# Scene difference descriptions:
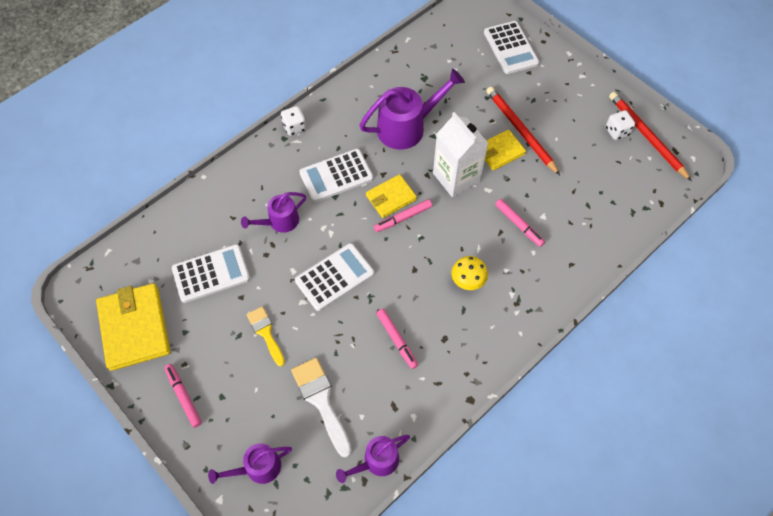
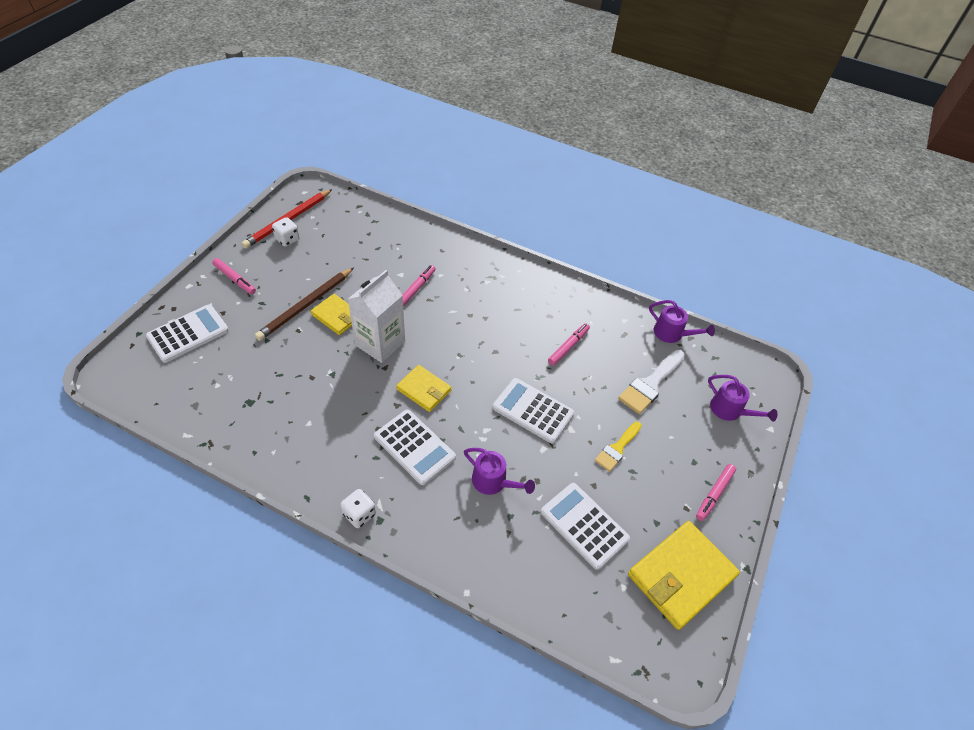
camera: 115 degrees left, 10 degrees down
purple watering can [359,68,465,150] -> none
pink marker [374,199,432,232] -> pink marker moved to [212,258,256,294]
yellow mushroom [451,256,488,290] -> none
red pencil [486,87,560,175] -> brown pencil [255,267,354,341]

# DIRECTIONS:
Output each line exactly as shown above; no pictures go in the copy.

# RESULT FOR THIS EXERCISE:
camera: 115 degrees left, 10 degrees down
purple watering can [359,68,465,150] -> none
pink marker [374,199,432,232] -> pink marker moved to [212,258,256,294]
yellow mushroom [451,256,488,290] -> none
red pencil [486,87,560,175] -> brown pencil [255,267,354,341]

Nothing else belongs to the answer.